───── INPUT ─────

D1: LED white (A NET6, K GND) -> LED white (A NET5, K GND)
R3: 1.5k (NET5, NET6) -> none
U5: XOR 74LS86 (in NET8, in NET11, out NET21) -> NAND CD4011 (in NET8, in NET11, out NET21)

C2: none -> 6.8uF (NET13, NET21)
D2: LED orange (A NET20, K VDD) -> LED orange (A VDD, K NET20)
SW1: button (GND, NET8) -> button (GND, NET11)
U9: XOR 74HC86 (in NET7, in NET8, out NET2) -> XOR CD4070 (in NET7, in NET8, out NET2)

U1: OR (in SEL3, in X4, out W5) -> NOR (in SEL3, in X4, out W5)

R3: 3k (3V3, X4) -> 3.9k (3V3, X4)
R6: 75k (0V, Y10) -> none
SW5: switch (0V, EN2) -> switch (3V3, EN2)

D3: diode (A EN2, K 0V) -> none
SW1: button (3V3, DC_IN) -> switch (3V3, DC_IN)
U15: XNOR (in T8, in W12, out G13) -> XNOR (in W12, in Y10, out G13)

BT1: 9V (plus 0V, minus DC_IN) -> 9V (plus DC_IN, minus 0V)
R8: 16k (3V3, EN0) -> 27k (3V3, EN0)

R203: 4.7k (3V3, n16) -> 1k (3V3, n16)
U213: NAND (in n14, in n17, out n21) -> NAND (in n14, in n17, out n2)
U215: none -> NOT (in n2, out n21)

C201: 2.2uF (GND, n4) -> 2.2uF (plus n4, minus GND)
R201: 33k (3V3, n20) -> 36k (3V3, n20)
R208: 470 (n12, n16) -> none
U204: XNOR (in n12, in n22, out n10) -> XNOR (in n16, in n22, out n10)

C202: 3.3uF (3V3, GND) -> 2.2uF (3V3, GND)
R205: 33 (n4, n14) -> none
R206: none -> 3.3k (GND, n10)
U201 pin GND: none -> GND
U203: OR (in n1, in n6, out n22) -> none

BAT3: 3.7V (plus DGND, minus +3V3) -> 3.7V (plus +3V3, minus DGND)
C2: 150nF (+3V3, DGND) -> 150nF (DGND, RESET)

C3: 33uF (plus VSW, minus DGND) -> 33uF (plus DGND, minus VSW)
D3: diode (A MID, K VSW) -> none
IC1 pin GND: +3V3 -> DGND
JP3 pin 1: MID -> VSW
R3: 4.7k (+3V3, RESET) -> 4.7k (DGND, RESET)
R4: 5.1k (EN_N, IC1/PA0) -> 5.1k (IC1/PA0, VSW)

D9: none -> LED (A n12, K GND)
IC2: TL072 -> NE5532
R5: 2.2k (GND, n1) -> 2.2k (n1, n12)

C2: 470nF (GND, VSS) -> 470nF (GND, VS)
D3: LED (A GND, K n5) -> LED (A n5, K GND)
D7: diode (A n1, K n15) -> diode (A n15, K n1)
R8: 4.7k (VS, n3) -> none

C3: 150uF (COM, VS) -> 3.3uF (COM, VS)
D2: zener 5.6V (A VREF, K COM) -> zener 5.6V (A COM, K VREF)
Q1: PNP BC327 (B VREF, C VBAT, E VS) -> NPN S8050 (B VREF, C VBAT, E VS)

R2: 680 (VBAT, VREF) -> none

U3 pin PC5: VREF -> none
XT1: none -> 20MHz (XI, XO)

─────

# TASK BRIEF:
Filter the records above for the string "plus" and copy each matching line.

# TASK SOLUTION:
BT1: 9V (plus 0V, minus DC_IN) -> 9V (plus DC_IN, minus 0V)
C201: 2.2uF (GND, n4) -> 2.2uF (plus n4, minus GND)
BAT3: 3.7V (plus DGND, minus +3V3) -> 3.7V (plus +3V3, minus DGND)
C3: 33uF (plus VSW, minus DGND) -> 33uF (plus DGND, minus VSW)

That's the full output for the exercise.